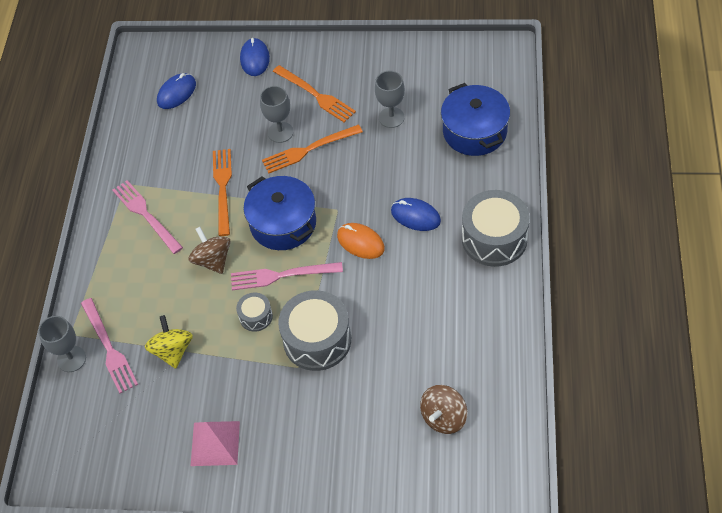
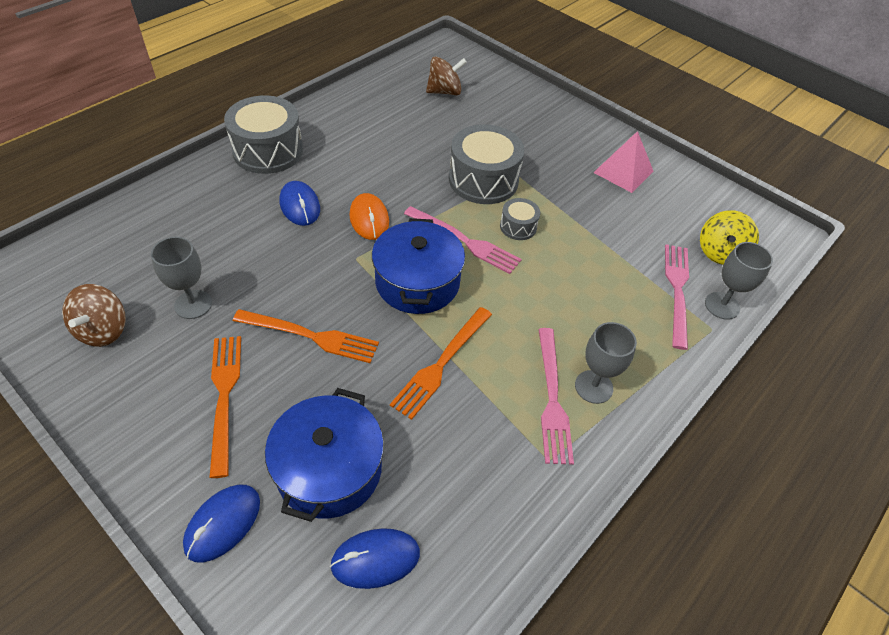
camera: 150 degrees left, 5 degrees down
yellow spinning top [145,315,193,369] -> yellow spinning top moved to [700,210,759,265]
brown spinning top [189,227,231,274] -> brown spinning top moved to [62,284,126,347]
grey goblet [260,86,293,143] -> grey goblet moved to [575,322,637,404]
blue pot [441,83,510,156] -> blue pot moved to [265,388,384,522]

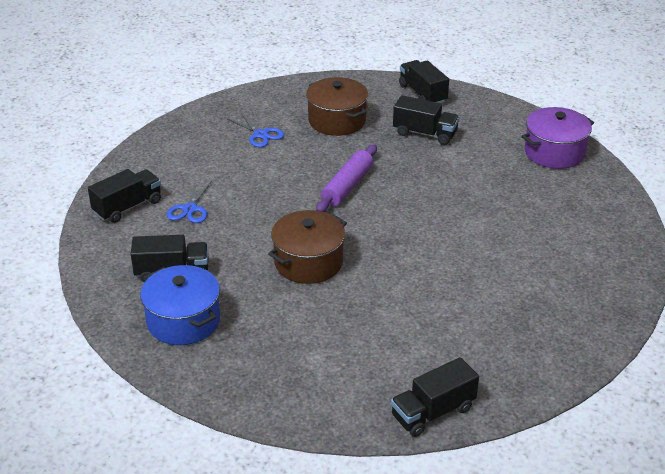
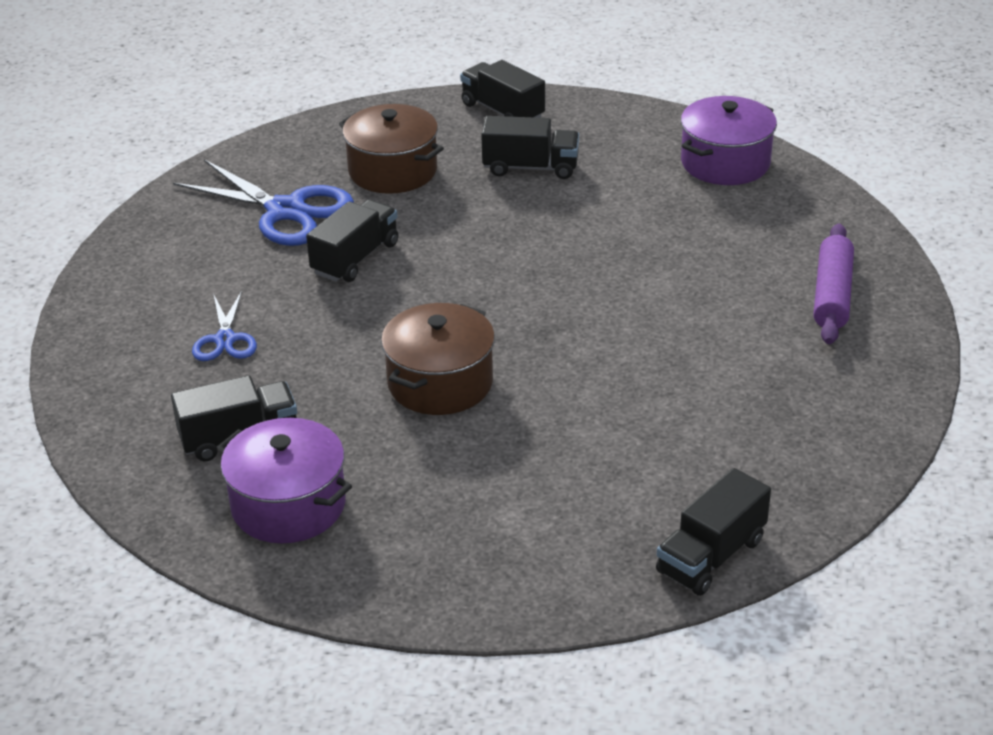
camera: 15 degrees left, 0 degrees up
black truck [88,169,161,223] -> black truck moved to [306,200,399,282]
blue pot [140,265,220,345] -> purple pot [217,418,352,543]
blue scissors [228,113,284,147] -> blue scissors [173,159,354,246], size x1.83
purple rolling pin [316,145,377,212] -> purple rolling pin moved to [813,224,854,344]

* _Exercise details_:
The lines of the records that contain the string "left" should be located and copied.

* _Result of this task_:
camera: 150 degrees left, 5 degrees down
camera: 15 degrees left, 0 degrees up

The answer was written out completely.